> [THE TASK] Using the material below, return exactly the lines between the one holding "bench: (721, 255) -> (557, 217), width x0.73" and the one holding "wardrobe: (521, 396) -> (535, 366), moved", inclusive, and no others.

> [EXCERPTED RECORDS]
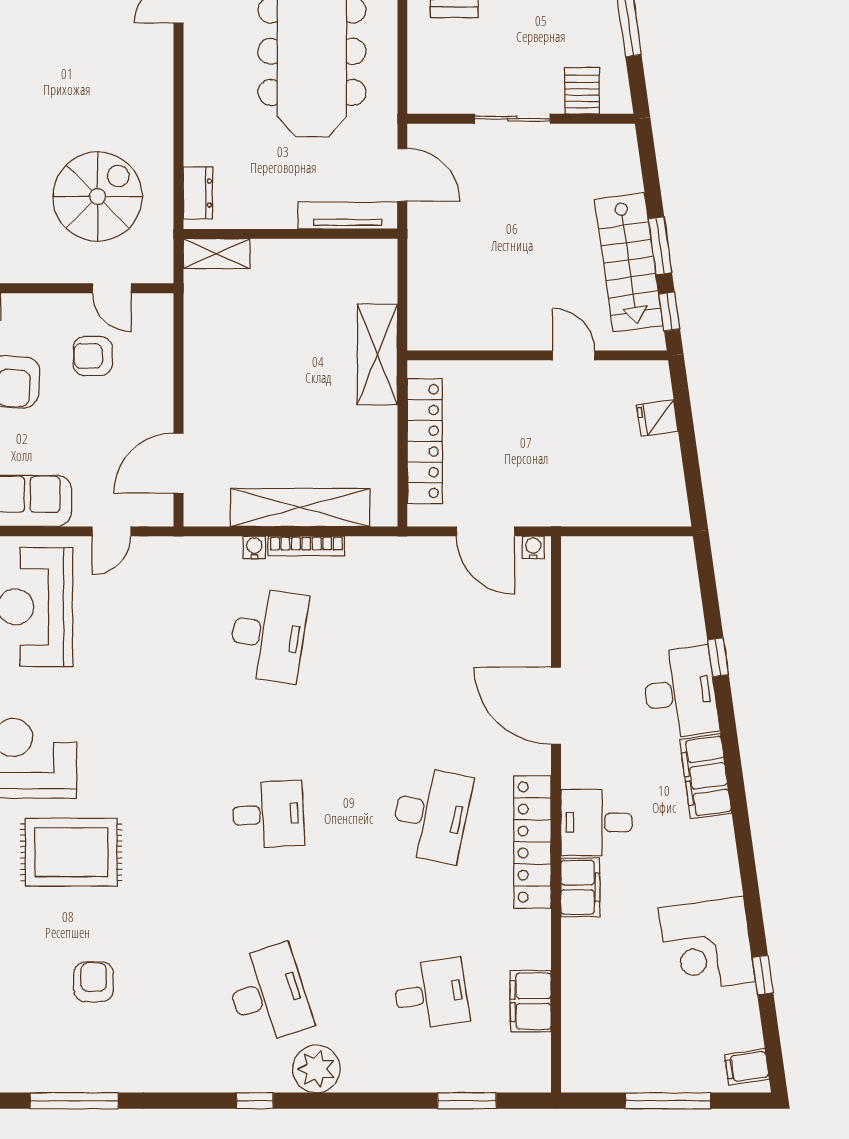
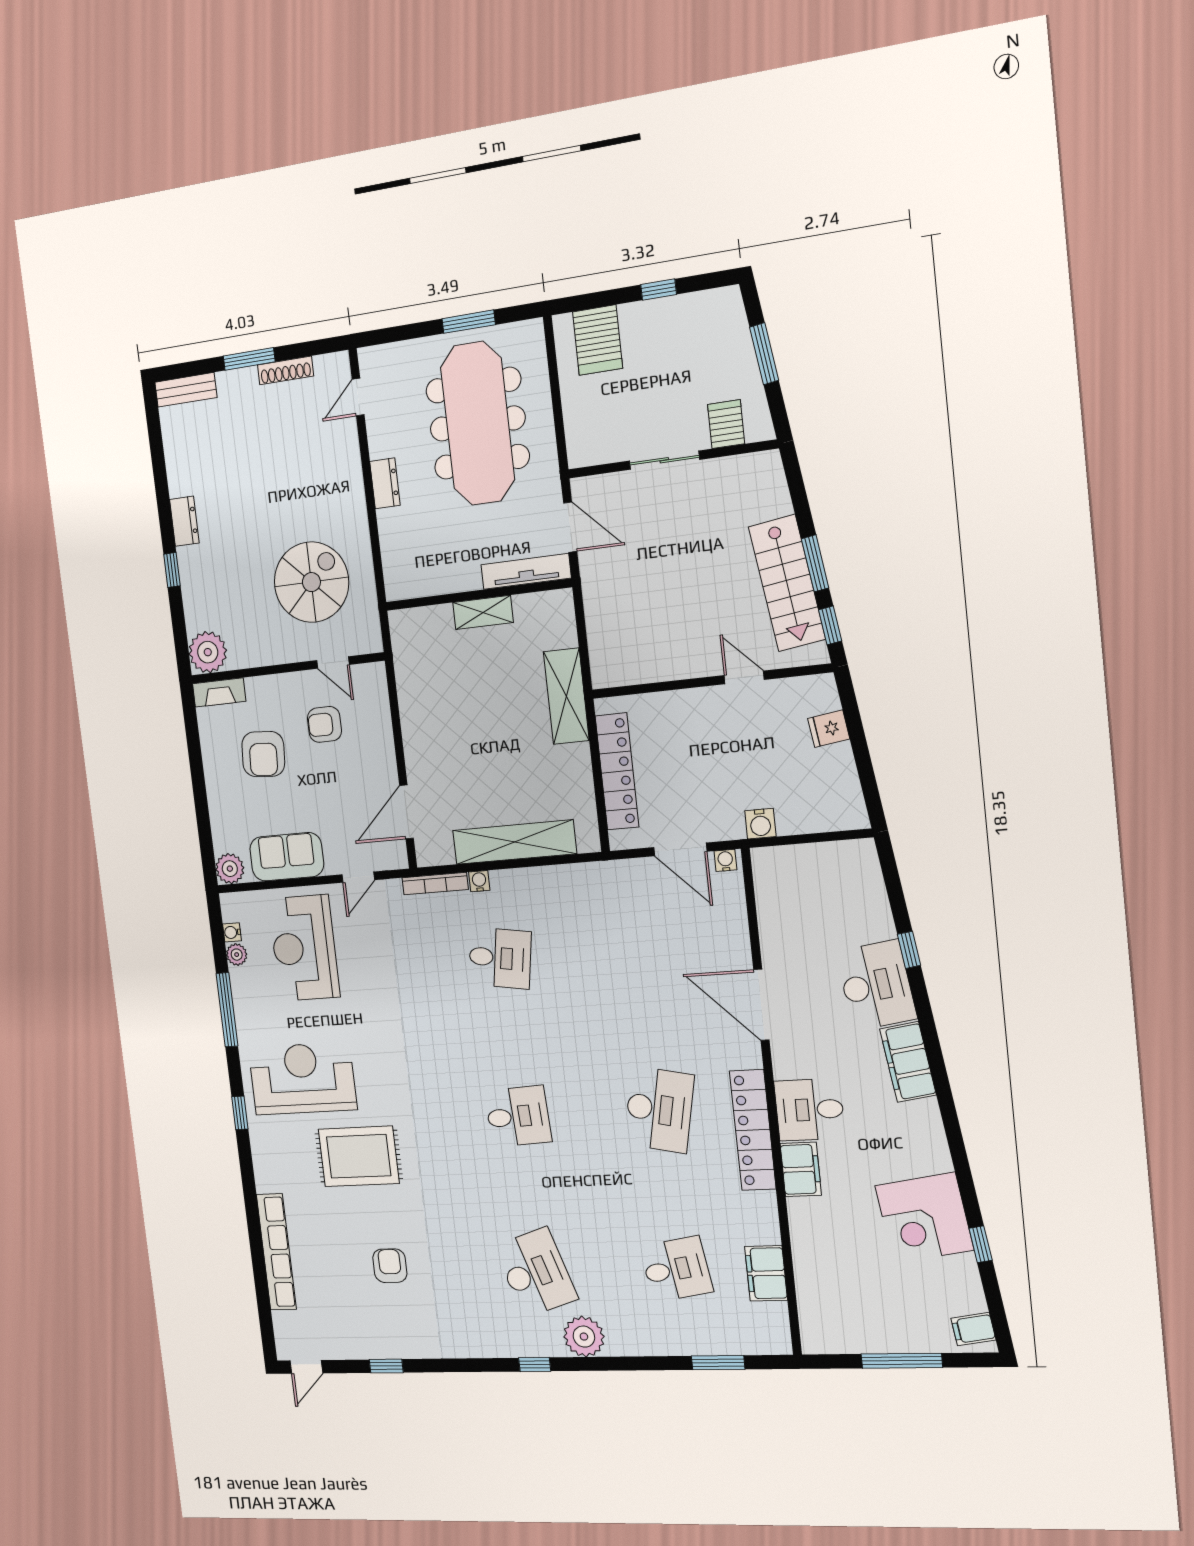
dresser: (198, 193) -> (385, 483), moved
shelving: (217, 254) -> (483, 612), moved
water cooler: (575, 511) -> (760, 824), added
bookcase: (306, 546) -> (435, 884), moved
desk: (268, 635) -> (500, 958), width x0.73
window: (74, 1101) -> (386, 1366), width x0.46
* * *
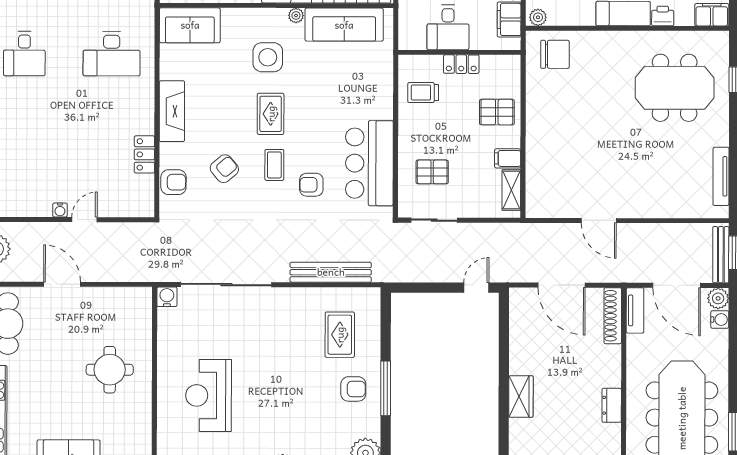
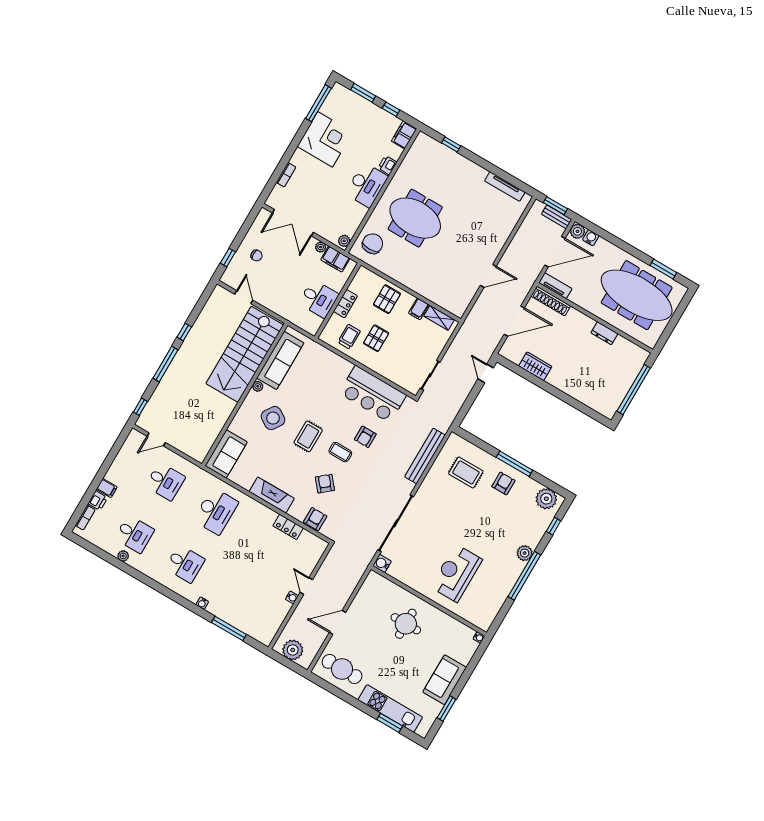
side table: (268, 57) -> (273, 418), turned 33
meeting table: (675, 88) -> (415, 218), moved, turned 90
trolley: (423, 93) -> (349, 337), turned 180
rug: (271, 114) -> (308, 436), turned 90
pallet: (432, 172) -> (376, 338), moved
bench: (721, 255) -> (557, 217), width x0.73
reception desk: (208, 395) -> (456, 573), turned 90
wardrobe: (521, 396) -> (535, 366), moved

> [ANSWER BELOW]
bench: (721, 255) -> (557, 217), width x0.73
reception desk: (208, 395) -> (456, 573), turned 90
wardrobe: (521, 396) -> (535, 366), moved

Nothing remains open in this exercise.